• [Work request]:
In the records below, find the line with "camera: 40 degrees right, 0 degrees up" and the line with "(628, 151) = (590, 341): black". Print both exactly, along with every line between them, and no other line.

• [Data for review]:

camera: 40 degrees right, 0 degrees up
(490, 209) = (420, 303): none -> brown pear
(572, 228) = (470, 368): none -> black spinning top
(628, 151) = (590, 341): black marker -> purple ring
--
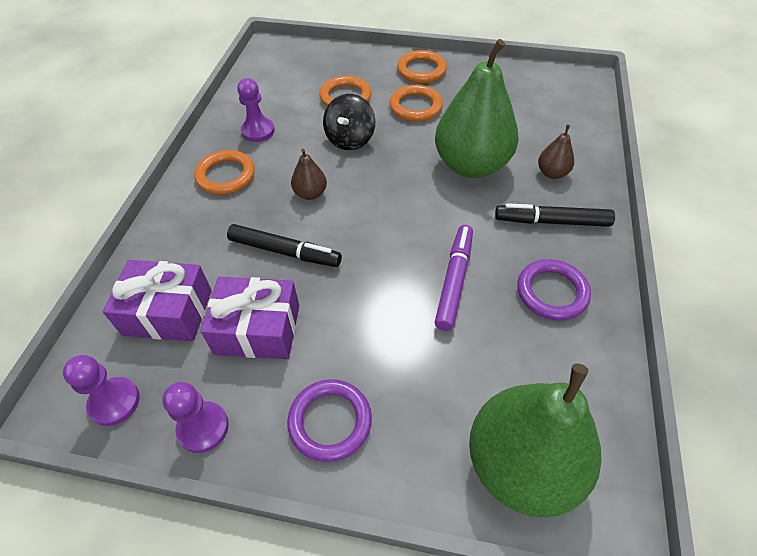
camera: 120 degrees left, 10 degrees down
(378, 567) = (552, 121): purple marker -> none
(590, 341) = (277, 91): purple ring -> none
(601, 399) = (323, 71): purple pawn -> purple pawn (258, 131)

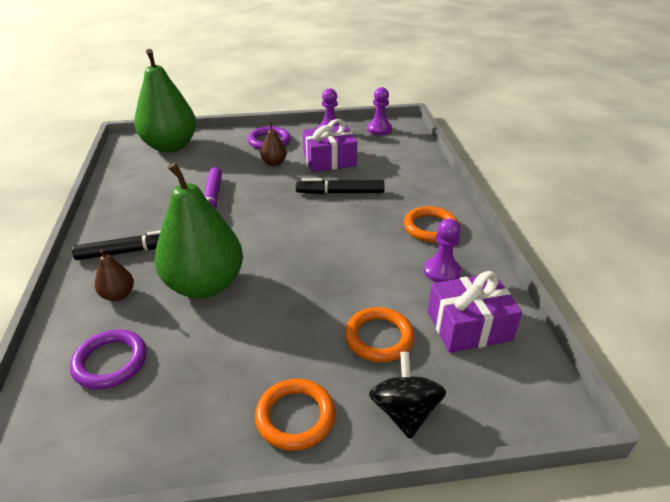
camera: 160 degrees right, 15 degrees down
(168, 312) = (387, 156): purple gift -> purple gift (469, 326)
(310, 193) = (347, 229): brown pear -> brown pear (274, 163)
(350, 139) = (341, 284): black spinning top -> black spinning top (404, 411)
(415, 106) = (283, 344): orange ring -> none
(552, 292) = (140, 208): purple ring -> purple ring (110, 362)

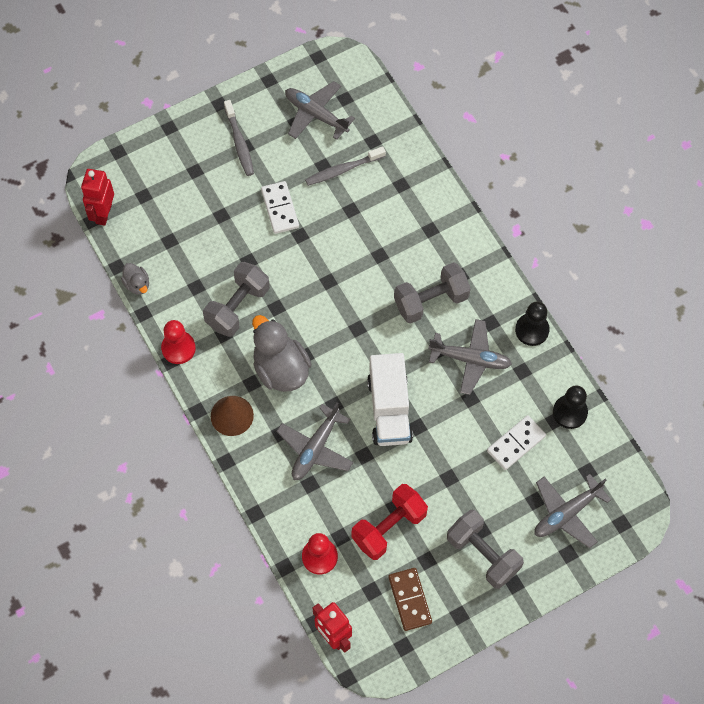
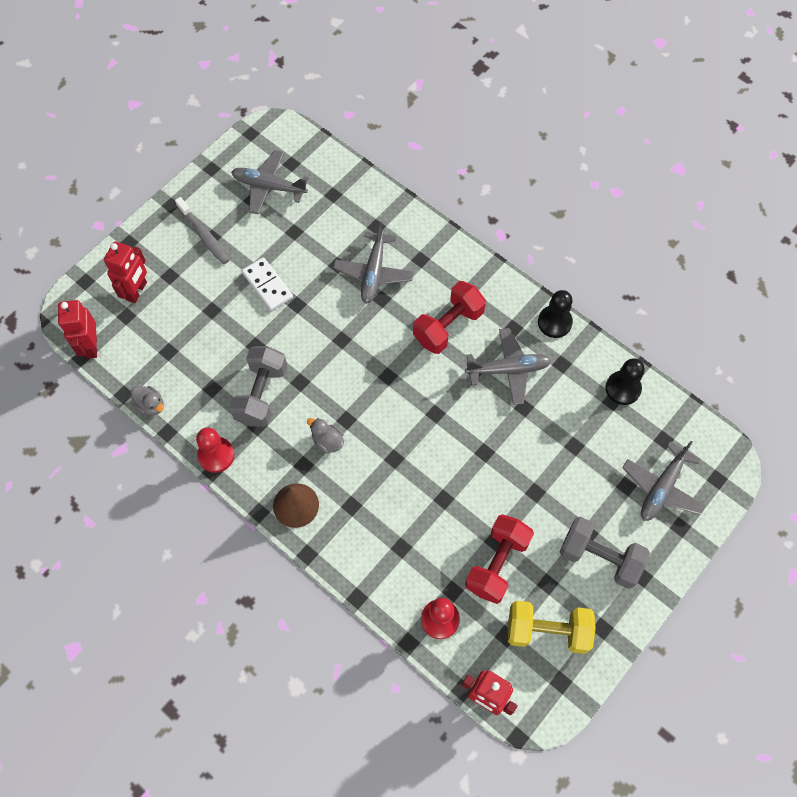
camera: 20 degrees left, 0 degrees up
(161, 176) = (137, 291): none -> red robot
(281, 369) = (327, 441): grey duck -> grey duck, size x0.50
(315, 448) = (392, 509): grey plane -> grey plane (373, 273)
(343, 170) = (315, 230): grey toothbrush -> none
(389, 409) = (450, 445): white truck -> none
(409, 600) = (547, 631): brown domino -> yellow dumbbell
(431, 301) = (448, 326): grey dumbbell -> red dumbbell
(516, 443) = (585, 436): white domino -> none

• [Exercise solution]:
camera: 40 degrees right, 0 degrees up
(490, 209) = (420, 303): none -> brown pear
(572, 228) = (470, 368): none -> black spinning top
(628, 151) = (590, 341): black marker -> purple ring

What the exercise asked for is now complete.